» **Aim of the exercise**
Could you set down exactly the lines of the data below, starting at the one that holds "camera: 105 degrees left, 5 degrees up" and ending at the one that holds "(703, 133) = (161, 125): white", both included, and only those?

» **Extracted material**
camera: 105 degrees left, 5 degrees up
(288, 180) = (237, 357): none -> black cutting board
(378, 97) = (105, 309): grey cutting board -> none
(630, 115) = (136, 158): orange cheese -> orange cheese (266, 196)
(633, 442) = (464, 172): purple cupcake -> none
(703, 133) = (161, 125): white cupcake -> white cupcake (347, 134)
--
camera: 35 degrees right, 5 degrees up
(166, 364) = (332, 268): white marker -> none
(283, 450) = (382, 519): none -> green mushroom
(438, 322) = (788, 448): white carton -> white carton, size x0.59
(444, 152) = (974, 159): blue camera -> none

» **Written solution**
camera: 105 degrees left, 5 degrees up
(288, 180) = (237, 357): none -> black cutting board
(378, 97) = (105, 309): grey cutting board -> none
(630, 115) = (136, 158): orange cheese -> orange cheese (266, 196)
(633, 442) = (464, 172): purple cupcake -> none
(703, 133) = (161, 125): white cupcake -> white cupcake (347, 134)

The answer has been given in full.